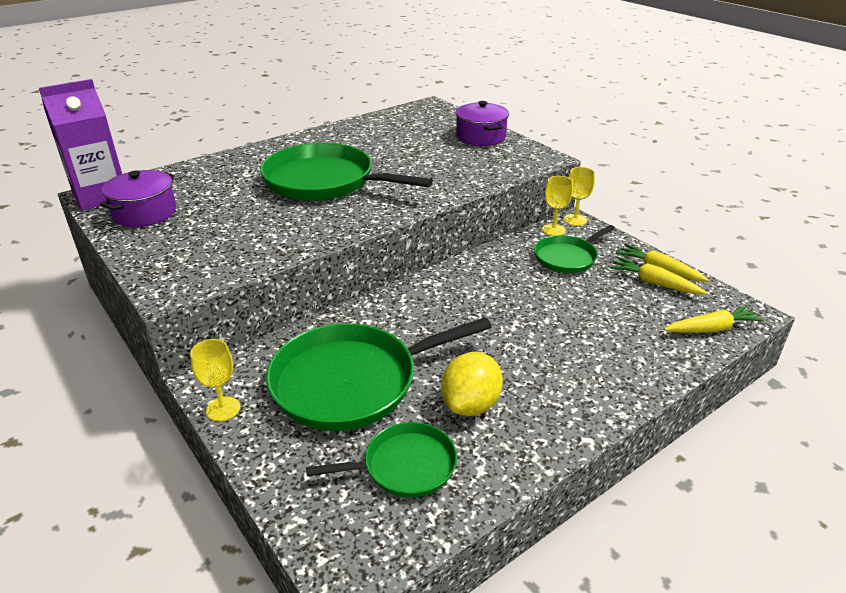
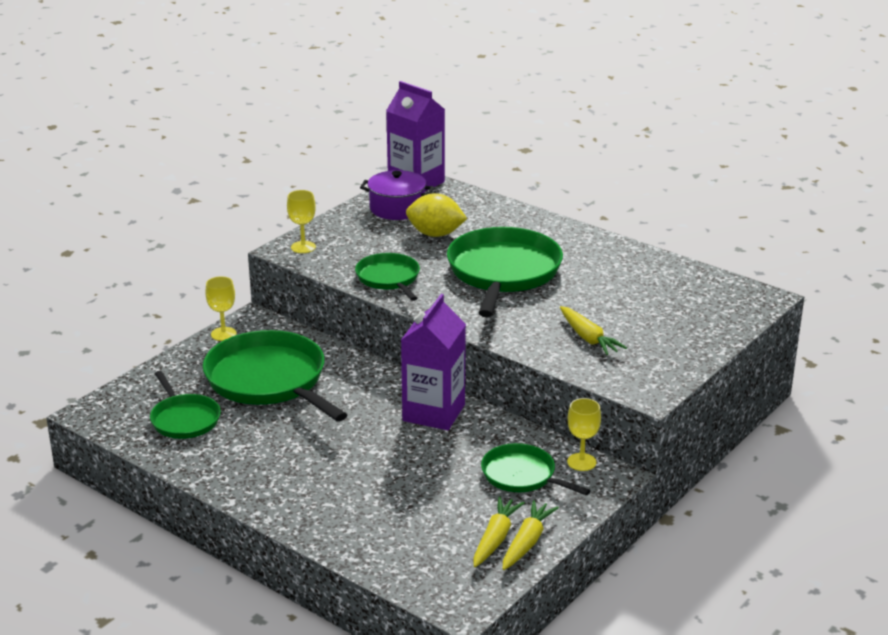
camera: 75 degrees right, 5 degrees down
(290, 236) = (389, 278): none -> green pan
(460, 285) = (433, 413): none -> purple carton
(470, 404) = (258, 440): yellow lemon -> yellow lemon (435, 234)
(481, 137) = (683, 344): purple pot -> none
(575, 220) = (616, 476): yellow goblet -> yellow goblet (303, 247)
(711, 329) = (420, 577): yellow carrot -> yellow carrot (588, 338)

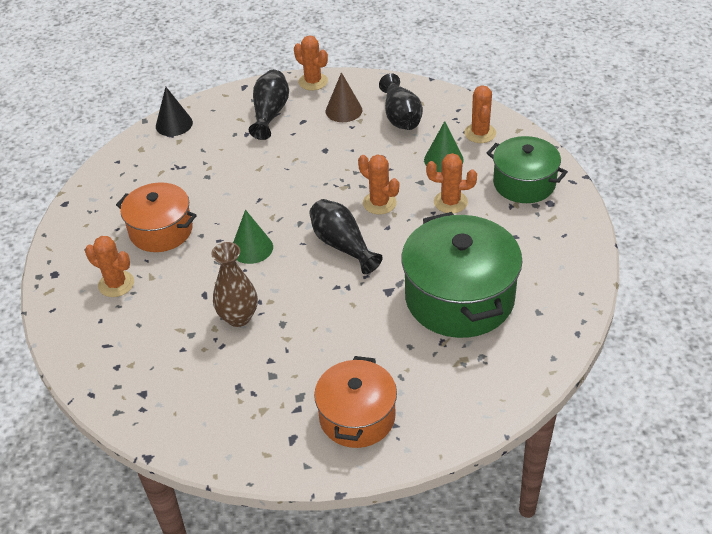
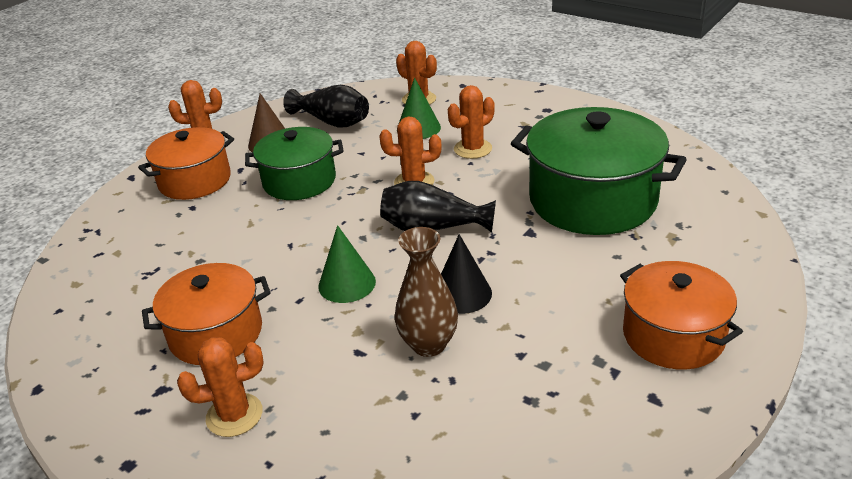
camera: 45 degrees left, 10 degrees down
(174, 124) = (89, 243): black cone -> black cone (462, 293)
(270, 113) = (195, 181): black vase -> orange pot
(524, 183) = (507, 109): green pot -> green pot (299, 181)

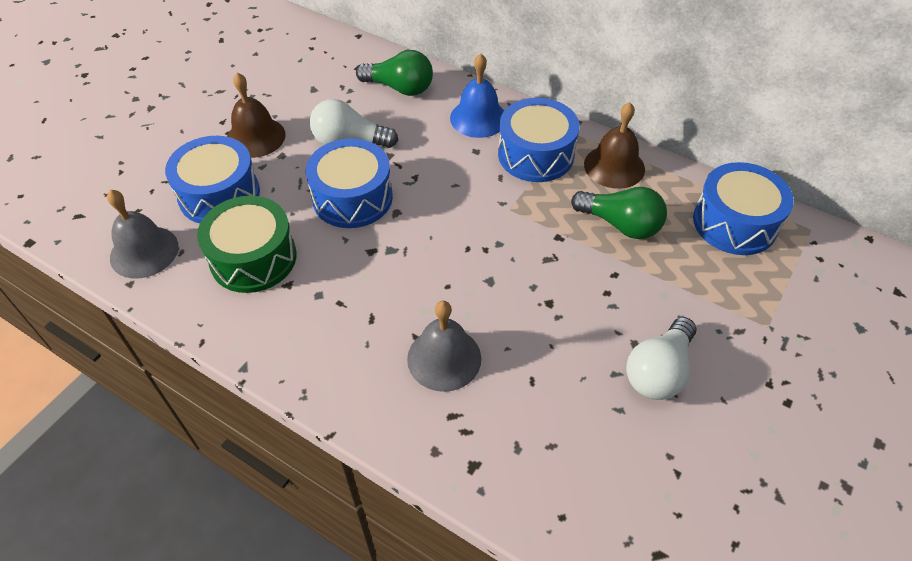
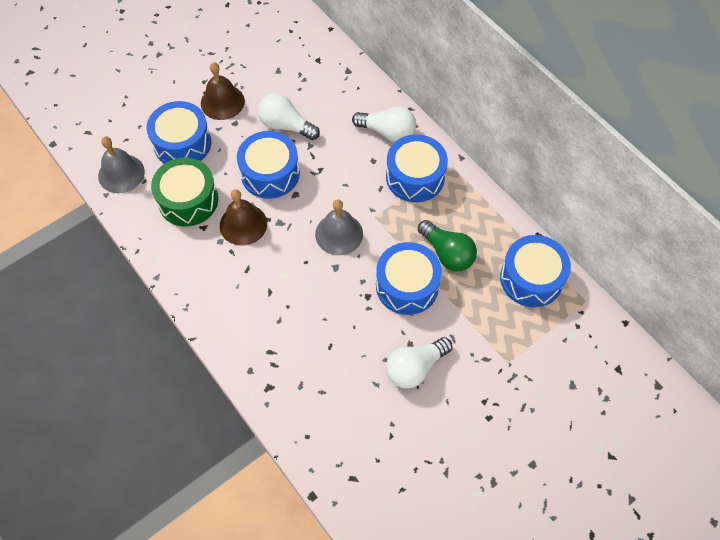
camera: 20 degrees right, 10 degrees up
(400, 88) = (341, 88): green light bulb -> none
(444, 358) = (281, 312): grey bell -> grey bell (339, 234)
(478, 118) = (388, 132): blue bell -> white light bulb
(592, 275) = (407, 286): none -> blue drum
(614, 166) = (468, 204): brown bell -> brown bell (243, 224)

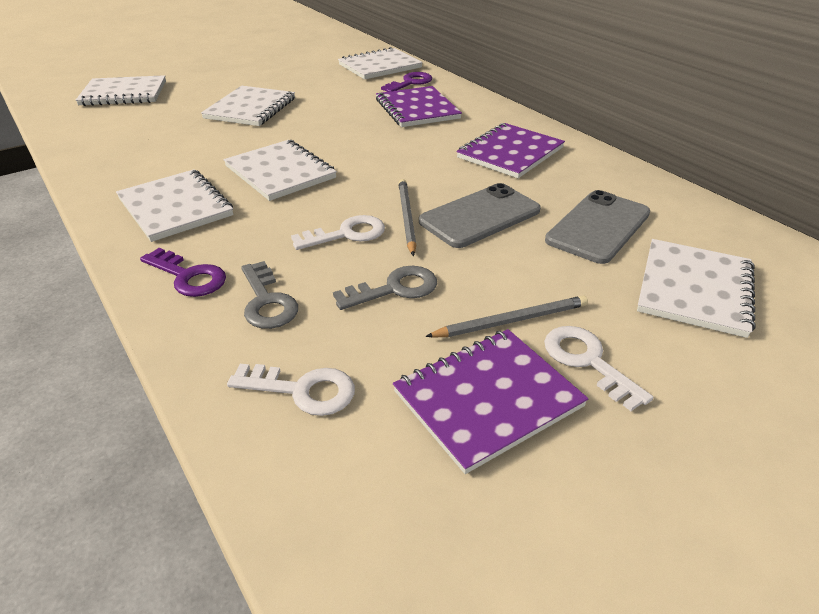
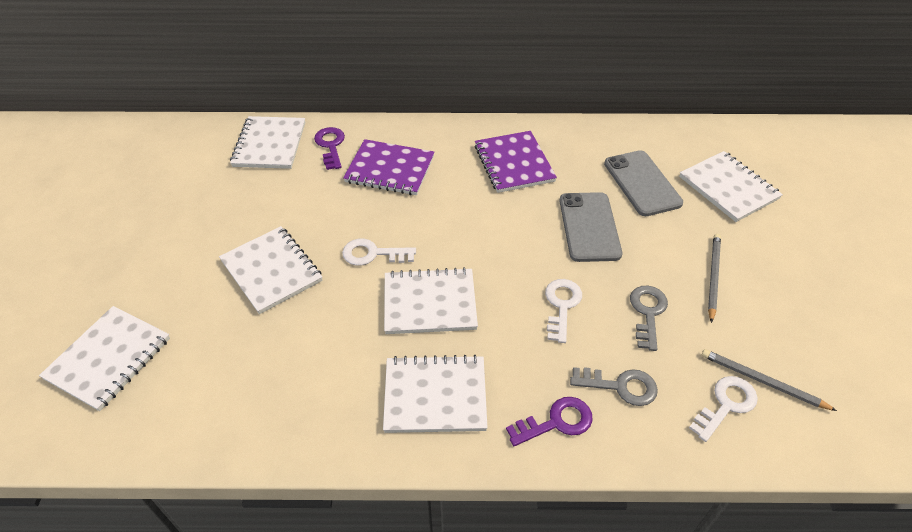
camera: 55 degrees left, 10 degrees up
(406, 217) = (563, 263): grey pencil -> grey pencil (762, 381)
(487, 399) = (775, 325): purple notebook -> none
(587, 361) = (765, 267): white key -> white key (372, 254)

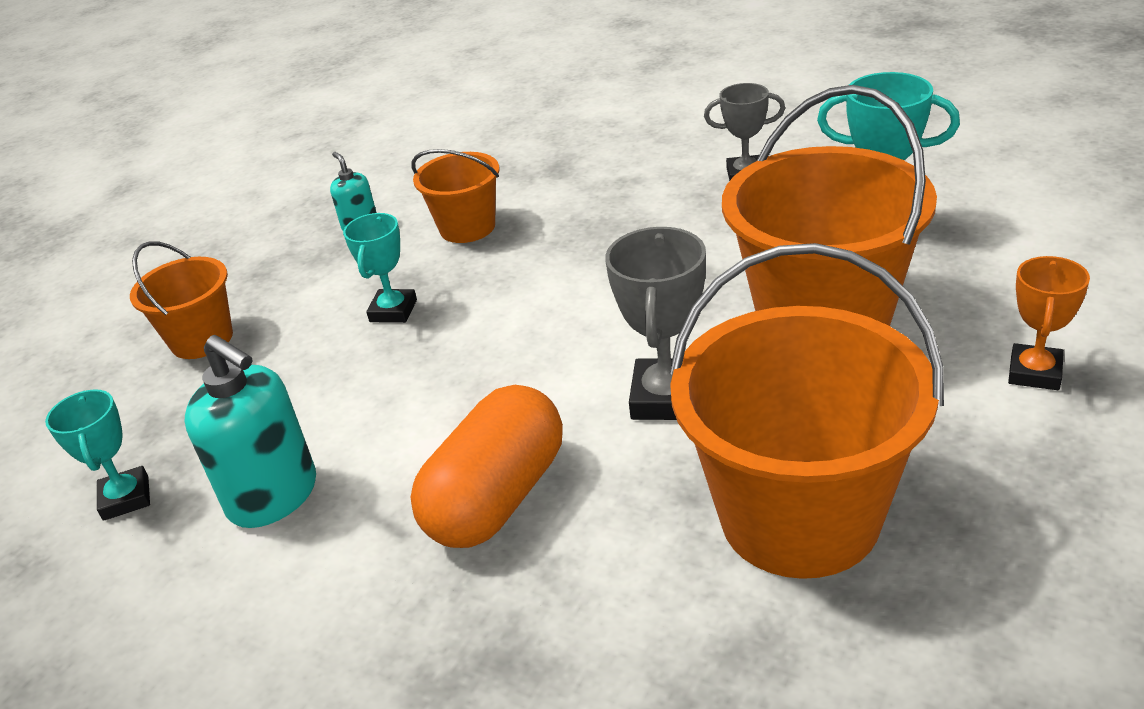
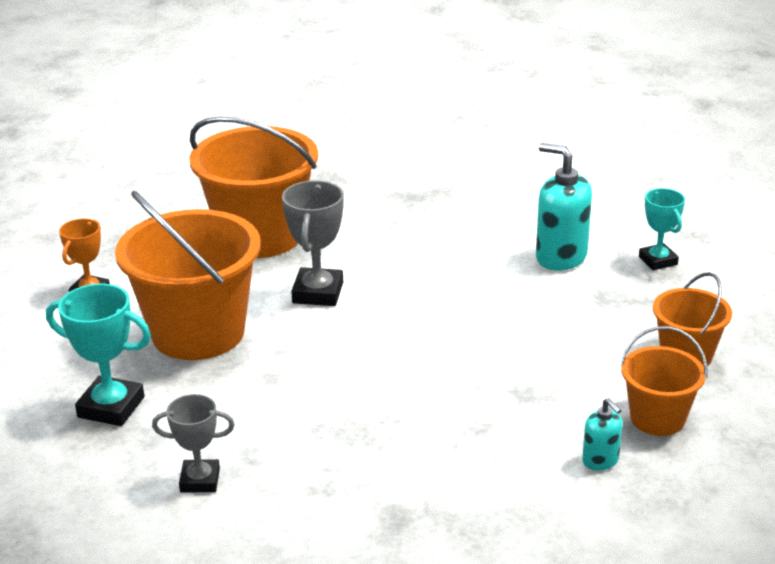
camera: 175 degrees right, 5 degrees down
(393, 311) = (529, 366): turquoise trophy -> none
(467, 227) = (484, 445): orange bucket -> orange bucket (657, 418)
(497, 497) = (423, 251): orange capsule -> none

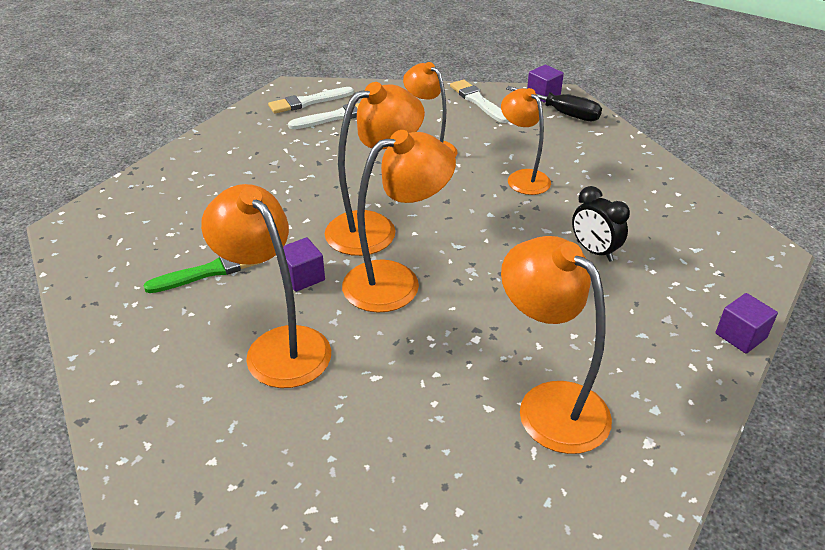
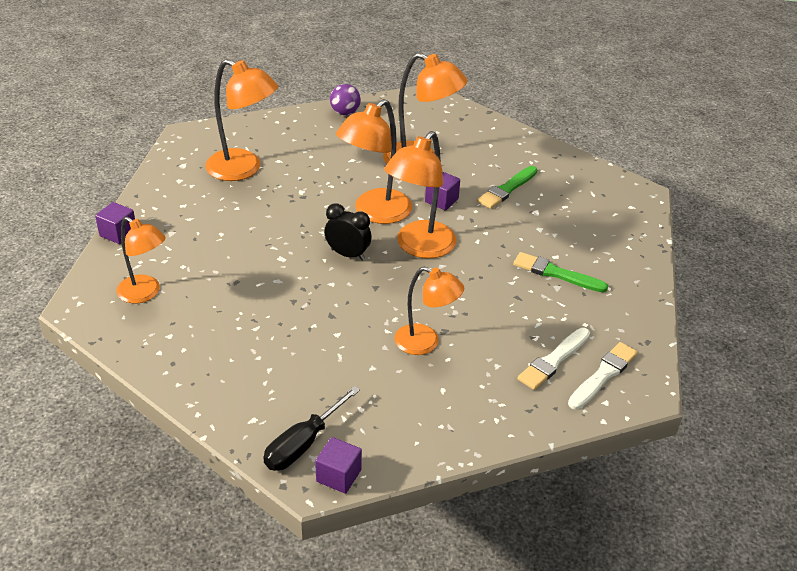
camera: 155 degrees right, 0 degrees up
(262, 172) = (556, 273): none -> green brush
(322, 496) = (345, 113): none -> purple ball
(478, 101) = (415, 436): white brush -> none
(523, 178) = (317, 331): orange lamp -> orange lamp (145, 293)
(562, 113) = (303, 443): black screwdriver -> black screwdriver turned 60 degrees counterclockwise
(594, 251) = (233, 271): black clock -> black clock (348, 254)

━━━

Each line above that contains the word "black" should be returned.

Response to this task:
(174, 124) = (89, 243): black cone -> black cone (462, 293)
(270, 113) = (195, 181): black vase -> orange pot
(562, 113) = (303, 443): black screwdriver -> black screwdriver turned 60 degrees counterclockwise
(594, 251) = (233, 271): black clock -> black clock (348, 254)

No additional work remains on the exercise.